* Description of the task *
Copy the lines that run from the one containing "74: (411, 177)" through the one containing "14: (436, 722)", keeping both of those lines, and reproduce them unchanged.
* Start Material provided *
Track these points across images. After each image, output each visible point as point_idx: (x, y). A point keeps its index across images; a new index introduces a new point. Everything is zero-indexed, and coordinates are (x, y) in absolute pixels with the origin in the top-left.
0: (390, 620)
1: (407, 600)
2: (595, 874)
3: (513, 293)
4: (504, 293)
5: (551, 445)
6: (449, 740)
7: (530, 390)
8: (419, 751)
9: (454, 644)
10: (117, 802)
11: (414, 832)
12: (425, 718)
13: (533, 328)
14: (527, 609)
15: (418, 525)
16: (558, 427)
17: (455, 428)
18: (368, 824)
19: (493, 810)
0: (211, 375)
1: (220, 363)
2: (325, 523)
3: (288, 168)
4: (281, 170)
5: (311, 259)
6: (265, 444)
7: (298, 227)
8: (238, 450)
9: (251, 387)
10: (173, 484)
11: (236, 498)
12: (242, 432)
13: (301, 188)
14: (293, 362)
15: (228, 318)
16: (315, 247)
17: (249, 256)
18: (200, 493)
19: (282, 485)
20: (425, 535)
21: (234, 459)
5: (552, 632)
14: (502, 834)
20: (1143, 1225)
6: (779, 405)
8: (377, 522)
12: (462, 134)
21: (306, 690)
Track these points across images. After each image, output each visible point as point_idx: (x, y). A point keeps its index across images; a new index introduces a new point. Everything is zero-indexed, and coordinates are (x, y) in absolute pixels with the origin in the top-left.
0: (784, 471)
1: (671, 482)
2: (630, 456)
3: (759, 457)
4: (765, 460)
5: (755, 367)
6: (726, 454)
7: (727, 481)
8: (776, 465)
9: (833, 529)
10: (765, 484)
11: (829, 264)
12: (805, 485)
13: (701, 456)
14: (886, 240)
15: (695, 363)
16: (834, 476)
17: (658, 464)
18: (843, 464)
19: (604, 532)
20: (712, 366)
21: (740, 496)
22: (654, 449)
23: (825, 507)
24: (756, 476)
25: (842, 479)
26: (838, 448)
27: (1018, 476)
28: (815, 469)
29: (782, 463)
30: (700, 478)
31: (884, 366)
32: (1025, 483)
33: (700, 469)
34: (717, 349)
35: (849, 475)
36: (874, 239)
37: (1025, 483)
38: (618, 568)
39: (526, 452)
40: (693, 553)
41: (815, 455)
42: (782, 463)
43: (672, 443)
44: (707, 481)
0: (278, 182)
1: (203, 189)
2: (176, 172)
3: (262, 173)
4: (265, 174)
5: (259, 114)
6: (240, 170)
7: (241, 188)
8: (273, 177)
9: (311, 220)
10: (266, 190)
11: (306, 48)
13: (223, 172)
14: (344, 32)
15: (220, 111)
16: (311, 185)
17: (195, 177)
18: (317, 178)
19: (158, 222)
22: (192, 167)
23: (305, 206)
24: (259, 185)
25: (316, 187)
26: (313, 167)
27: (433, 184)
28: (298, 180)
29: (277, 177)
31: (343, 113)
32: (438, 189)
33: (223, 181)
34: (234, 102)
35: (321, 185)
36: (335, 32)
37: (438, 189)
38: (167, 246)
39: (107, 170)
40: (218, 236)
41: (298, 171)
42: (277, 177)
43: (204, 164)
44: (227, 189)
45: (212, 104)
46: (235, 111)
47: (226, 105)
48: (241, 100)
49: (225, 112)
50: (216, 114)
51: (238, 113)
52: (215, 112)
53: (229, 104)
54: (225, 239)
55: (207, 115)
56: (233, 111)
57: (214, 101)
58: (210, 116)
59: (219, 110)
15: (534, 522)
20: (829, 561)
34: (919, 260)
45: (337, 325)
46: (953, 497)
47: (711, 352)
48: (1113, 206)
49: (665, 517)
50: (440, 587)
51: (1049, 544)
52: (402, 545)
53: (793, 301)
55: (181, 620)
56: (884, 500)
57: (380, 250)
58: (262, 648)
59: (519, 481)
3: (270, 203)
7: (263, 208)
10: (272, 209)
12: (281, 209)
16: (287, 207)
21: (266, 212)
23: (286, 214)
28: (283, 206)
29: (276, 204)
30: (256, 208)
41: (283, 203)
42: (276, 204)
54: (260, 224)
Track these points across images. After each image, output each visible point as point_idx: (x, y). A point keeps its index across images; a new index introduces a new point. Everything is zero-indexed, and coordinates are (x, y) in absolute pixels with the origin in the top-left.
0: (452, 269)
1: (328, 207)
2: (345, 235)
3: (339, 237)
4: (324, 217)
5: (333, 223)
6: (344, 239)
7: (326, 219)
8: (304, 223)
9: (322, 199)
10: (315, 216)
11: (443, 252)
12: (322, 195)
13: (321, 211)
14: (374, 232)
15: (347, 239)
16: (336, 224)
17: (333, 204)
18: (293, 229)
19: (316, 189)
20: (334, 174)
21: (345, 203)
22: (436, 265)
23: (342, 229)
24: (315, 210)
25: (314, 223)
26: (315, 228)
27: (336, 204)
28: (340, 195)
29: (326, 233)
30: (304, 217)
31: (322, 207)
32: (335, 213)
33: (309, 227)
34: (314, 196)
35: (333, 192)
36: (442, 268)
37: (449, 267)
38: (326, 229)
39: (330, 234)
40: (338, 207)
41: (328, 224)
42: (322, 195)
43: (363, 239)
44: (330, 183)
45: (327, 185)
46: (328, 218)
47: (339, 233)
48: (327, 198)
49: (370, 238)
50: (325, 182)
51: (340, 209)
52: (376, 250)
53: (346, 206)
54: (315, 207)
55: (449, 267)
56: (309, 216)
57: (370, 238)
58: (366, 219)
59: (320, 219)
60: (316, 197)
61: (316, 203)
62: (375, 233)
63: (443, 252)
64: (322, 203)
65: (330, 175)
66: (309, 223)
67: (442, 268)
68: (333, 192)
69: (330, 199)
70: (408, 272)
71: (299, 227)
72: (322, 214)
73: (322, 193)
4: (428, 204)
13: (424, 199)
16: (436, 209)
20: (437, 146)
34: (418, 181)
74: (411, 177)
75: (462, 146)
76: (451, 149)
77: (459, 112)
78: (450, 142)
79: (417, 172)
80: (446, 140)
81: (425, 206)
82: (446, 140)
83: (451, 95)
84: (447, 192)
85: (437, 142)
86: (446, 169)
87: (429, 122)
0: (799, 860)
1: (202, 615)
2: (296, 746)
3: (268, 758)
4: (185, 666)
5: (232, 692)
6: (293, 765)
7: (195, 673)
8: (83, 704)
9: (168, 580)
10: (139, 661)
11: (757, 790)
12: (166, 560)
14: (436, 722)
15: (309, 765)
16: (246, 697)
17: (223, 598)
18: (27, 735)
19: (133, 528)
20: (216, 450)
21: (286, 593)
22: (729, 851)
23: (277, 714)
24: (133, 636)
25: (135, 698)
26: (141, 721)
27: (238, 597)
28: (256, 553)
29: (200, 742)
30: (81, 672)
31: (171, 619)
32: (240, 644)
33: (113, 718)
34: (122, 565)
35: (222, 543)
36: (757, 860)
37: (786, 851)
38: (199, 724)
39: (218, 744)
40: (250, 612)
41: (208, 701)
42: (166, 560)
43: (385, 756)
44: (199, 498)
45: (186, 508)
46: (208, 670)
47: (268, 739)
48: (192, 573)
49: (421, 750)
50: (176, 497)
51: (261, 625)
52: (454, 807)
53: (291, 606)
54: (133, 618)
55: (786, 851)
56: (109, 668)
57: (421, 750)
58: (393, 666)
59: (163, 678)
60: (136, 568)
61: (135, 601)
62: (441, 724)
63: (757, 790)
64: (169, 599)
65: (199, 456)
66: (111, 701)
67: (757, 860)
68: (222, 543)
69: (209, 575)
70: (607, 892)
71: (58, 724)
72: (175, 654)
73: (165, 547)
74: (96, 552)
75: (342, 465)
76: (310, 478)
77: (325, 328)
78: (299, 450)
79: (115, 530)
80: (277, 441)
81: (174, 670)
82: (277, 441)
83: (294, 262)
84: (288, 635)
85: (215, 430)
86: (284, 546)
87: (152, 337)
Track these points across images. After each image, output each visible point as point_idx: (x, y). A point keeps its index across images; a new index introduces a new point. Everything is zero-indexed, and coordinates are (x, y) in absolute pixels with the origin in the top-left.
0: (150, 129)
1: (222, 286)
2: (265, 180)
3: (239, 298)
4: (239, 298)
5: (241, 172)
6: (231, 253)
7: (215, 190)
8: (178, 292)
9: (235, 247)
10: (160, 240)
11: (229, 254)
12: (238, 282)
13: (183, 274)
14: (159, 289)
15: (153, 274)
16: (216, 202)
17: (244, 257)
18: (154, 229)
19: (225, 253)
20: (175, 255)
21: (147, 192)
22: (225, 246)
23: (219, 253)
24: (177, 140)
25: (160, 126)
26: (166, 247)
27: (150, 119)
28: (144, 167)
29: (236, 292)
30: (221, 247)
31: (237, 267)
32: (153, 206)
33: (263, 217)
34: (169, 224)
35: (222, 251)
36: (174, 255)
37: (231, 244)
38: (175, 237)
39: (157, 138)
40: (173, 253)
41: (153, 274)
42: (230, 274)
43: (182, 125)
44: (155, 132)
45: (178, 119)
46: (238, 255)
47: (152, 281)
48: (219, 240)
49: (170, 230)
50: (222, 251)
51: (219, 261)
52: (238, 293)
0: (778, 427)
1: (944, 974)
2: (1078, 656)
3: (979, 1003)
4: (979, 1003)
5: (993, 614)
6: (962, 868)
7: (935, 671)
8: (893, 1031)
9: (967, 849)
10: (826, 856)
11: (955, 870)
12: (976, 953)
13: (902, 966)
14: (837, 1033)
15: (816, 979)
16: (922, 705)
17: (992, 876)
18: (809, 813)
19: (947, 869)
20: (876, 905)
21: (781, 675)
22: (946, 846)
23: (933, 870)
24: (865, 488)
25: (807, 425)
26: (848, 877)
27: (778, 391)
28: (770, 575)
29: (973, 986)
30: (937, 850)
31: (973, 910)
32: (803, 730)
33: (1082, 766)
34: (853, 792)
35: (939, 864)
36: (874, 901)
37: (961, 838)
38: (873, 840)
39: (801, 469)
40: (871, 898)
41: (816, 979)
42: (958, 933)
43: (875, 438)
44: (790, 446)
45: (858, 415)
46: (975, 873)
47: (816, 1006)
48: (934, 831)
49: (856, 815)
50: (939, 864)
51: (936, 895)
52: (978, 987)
* End Material provided *
* Task response *
74: (411, 177)
75: (462, 146)
76: (451, 149)
77: (459, 112)
78: (450, 142)
79: (417, 172)
80: (446, 140)
81: (425, 206)
82: (446, 140)
83: (451, 95)
84: (447, 192)
85: (437, 142)
86: (446, 169)
87: (429, 122)
0: (799, 860)
1: (202, 615)
2: (296, 746)
3: (268, 758)
4: (185, 666)
5: (232, 692)
6: (293, 765)
7: (195, 673)
8: (83, 704)
9: (168, 580)
10: (139, 661)
11: (757, 790)
12: (166, 560)
14: (436, 722)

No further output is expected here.